* _RECORDED INFORMATION_
+ + +

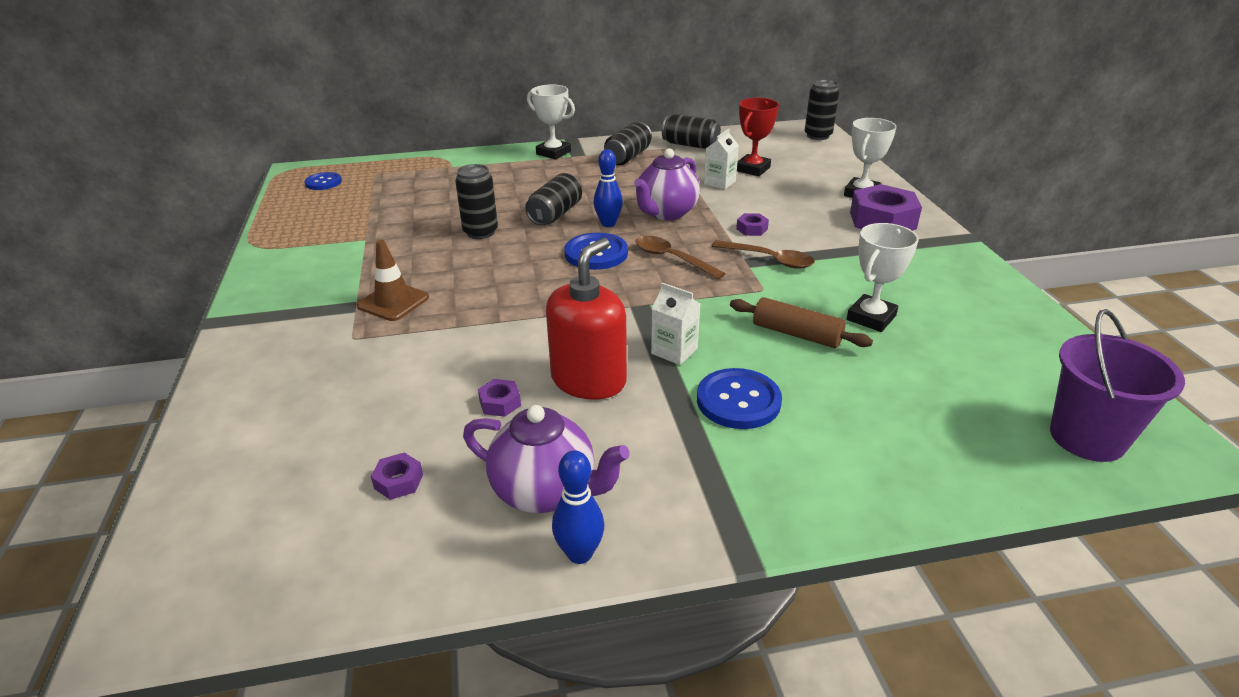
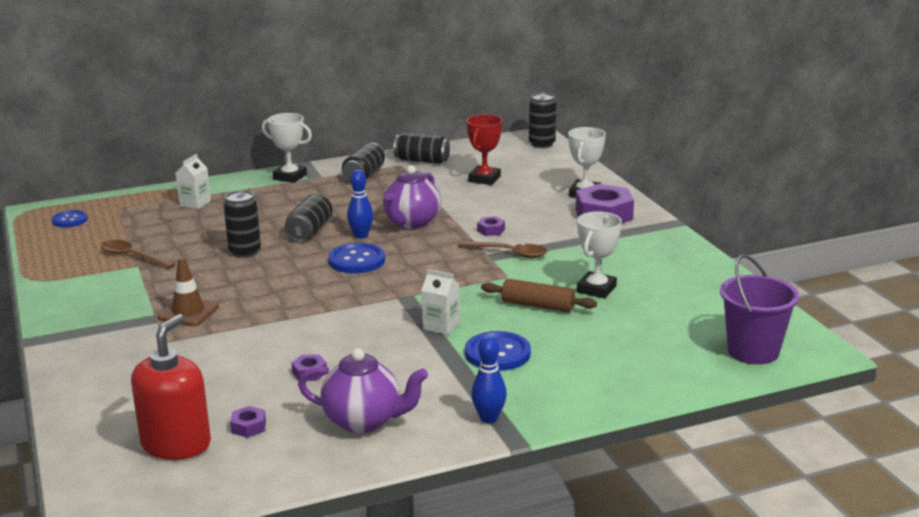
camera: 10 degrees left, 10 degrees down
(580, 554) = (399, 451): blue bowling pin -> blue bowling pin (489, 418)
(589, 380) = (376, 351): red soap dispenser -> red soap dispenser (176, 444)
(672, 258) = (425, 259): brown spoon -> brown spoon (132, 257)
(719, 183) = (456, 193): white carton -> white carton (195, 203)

+ + +

* _THE PROBLEM_
Where an entry contains an image, skip the image; repeat everything else exactly.

* _COMPLETED EXERCISE_
camera: 10 degrees left, 10 degrees down
(580, 554) = (399, 451): blue bowling pin -> blue bowling pin (489, 418)
(589, 380) = (376, 351): red soap dispenser -> red soap dispenser (176, 444)
(672, 258) = (425, 259): brown spoon -> brown spoon (132, 257)
(719, 183) = (456, 193): white carton -> white carton (195, 203)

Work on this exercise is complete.